Prompt ▸ Leaving out the pictures, retype the lines from the top of the listing through the line with "pink round brick G8:H9" exactly.
◇ ◇ ◇ ◇ ◇
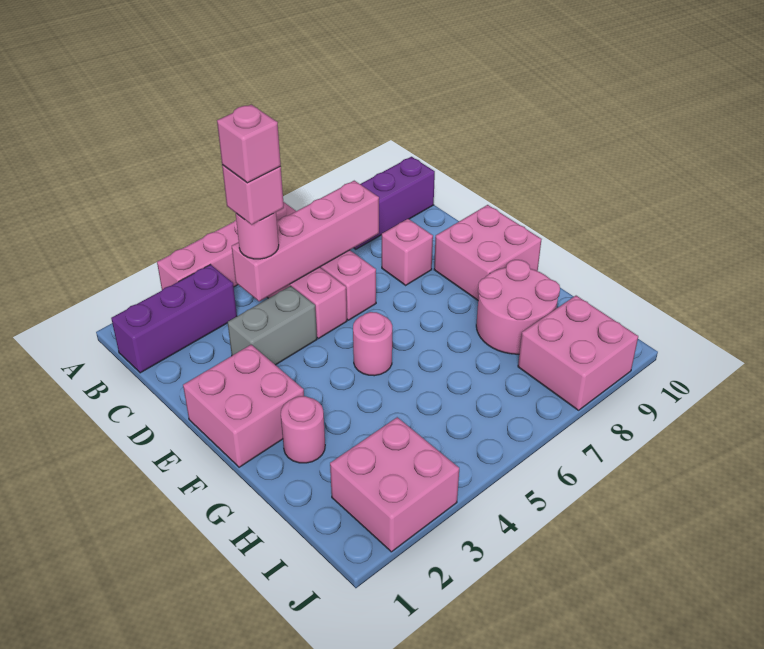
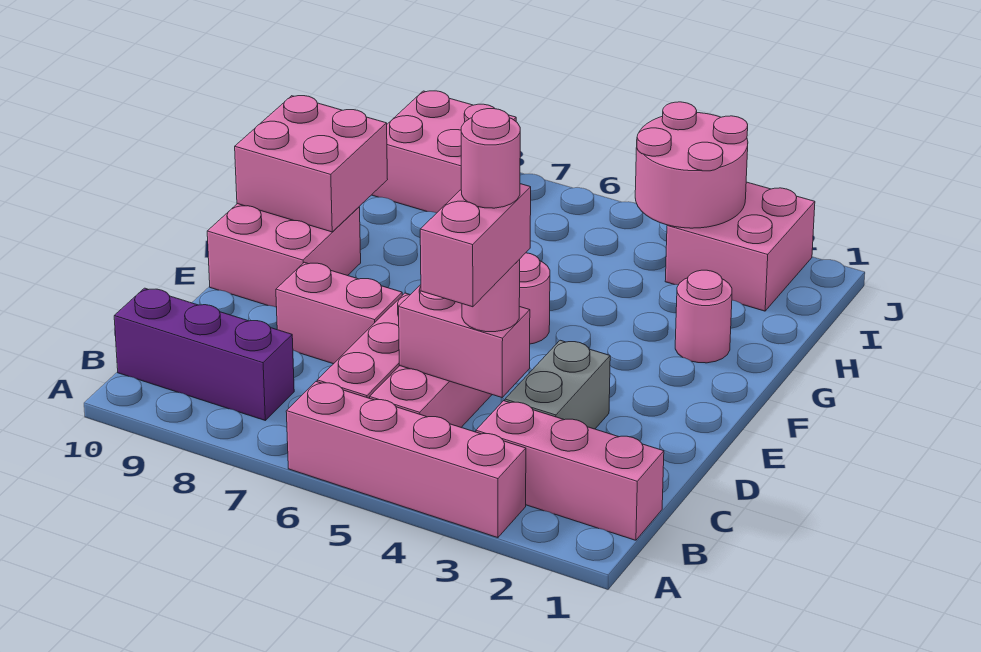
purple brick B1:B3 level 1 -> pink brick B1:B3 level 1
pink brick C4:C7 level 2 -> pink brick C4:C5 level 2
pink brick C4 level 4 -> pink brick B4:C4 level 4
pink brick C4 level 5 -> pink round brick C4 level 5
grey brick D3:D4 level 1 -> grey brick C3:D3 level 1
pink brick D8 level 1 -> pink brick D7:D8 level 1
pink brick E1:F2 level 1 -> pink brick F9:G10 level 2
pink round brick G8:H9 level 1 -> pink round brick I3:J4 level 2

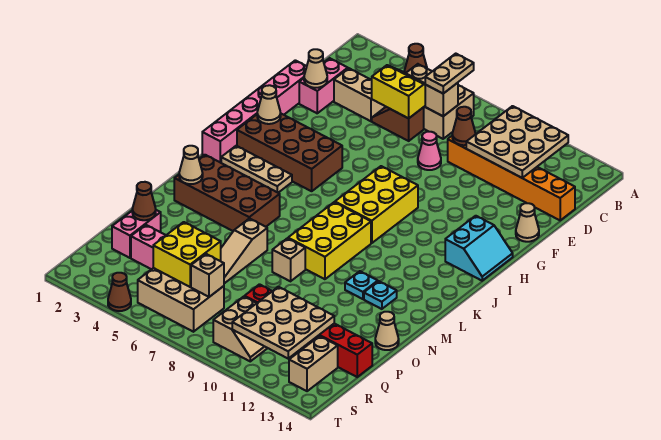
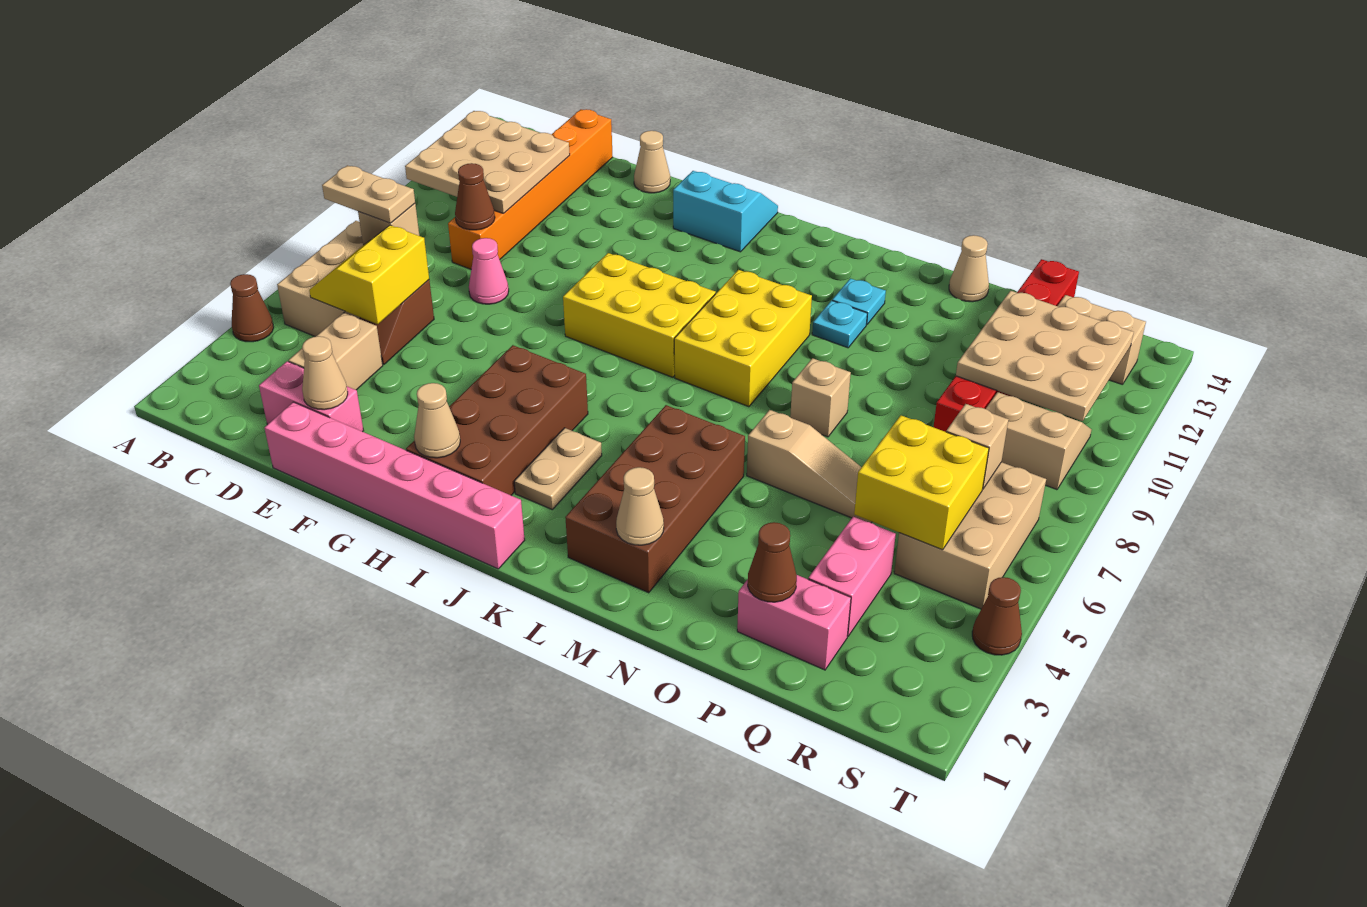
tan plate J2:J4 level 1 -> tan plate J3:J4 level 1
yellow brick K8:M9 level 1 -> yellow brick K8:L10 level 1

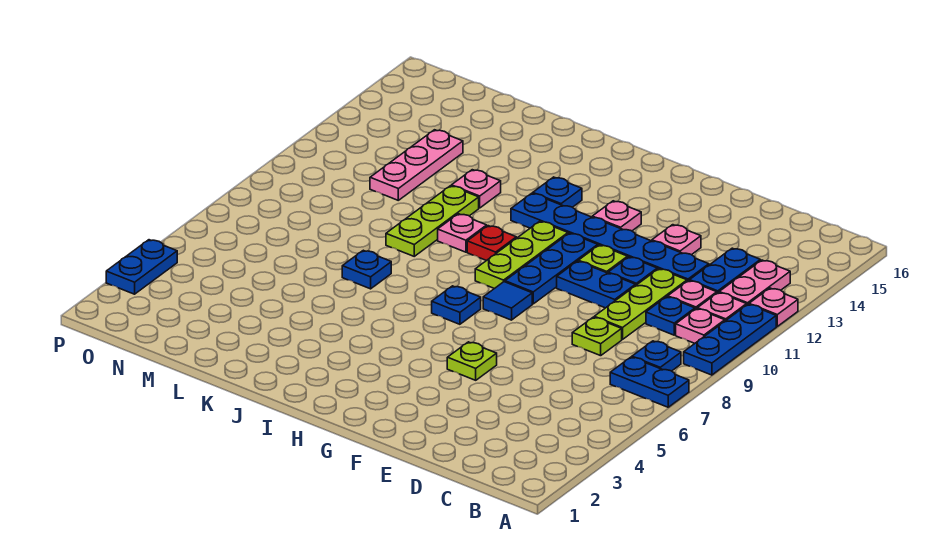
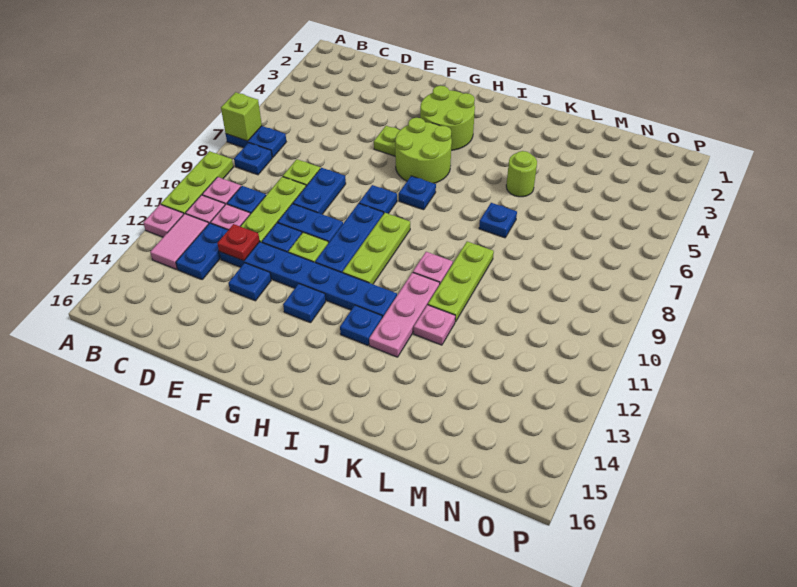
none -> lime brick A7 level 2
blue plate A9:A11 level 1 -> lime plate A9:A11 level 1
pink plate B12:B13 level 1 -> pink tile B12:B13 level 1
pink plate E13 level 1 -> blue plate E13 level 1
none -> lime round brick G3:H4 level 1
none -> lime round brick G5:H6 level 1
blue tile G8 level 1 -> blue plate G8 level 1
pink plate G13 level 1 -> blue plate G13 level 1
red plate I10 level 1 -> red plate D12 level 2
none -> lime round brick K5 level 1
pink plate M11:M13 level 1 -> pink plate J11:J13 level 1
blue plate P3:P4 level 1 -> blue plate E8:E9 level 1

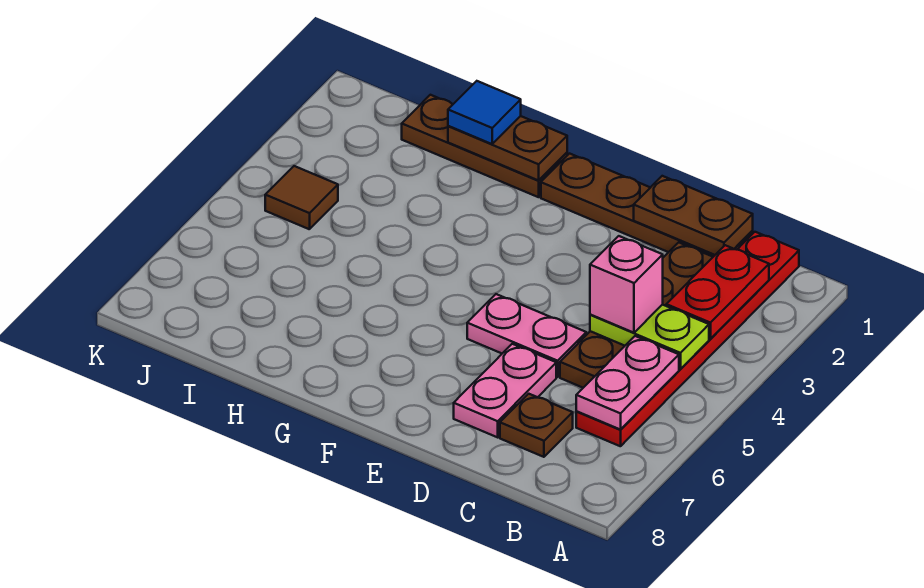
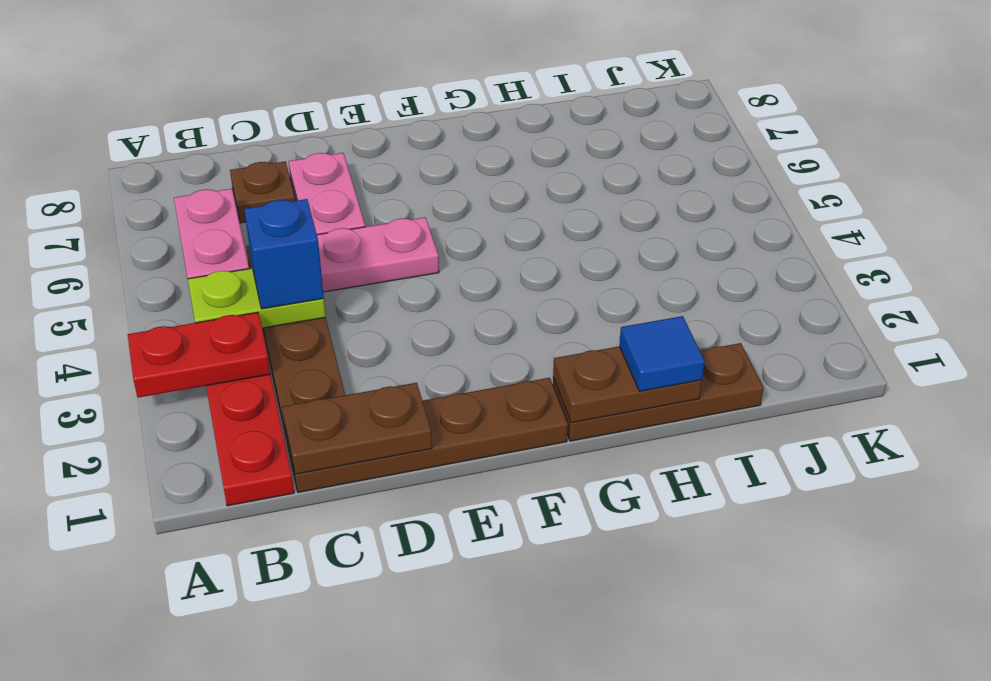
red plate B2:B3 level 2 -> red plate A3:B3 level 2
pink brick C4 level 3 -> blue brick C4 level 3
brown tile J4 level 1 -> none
◇ ◇ ◇ ◇ ◇
Answer for the task ▸
purple brick B1:B3 level 1 -> pink brick B1:B3 level 1
pink brick C4:C7 level 2 -> pink brick C4:C5 level 2
pink brick C4 level 4 -> pink brick B4:C4 level 4
pink brick C4 level 5 -> pink round brick C4 level 5
grey brick D3:D4 level 1 -> grey brick C3:D3 level 1
pink brick D8 level 1 -> pink brick D7:D8 level 1
pink brick E1:F2 level 1 -> pink brick F9:G10 level 2
pink round brick G8:H9 level 1 -> pink round brick I3:J4 level 2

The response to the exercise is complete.